Object transformation records:
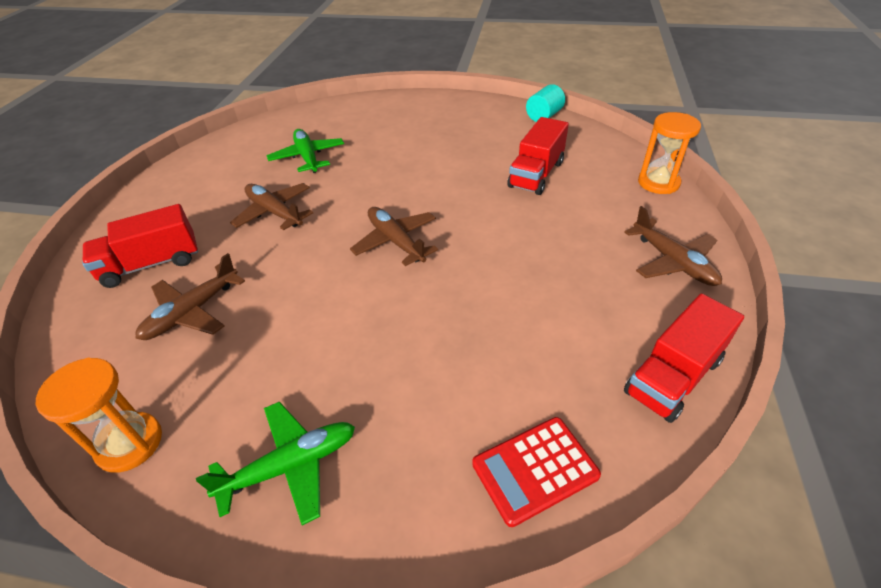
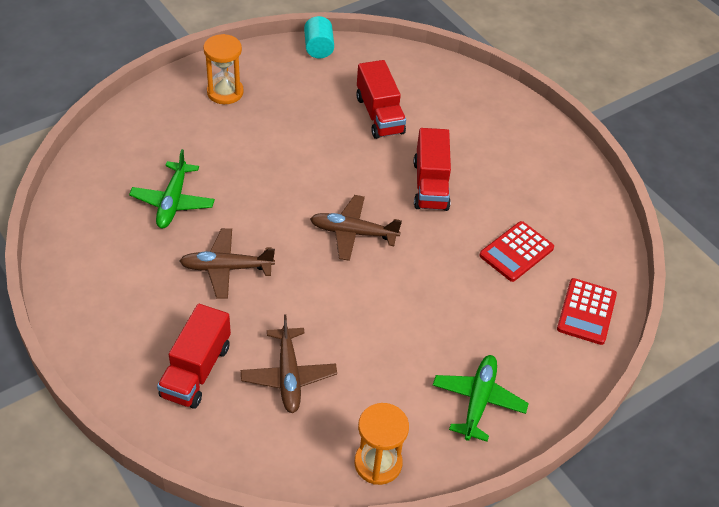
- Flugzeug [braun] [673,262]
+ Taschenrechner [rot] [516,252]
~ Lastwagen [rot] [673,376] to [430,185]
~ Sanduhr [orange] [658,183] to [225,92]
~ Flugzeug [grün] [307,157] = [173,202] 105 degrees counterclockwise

▸ Exercise objective
Return every entry unchanged and skip the pictures.

▸ Reply
- Flugzeug [braun] [673,262]
+ Taschenrechner [rot] [516,252]
~ Lastwagen [rot] [673,376] to [430,185]
~ Sanduhr [orange] [658,183] to [225,92]
~ Flugzeug [grün] [307,157] = [173,202] 105 degrees counterclockwise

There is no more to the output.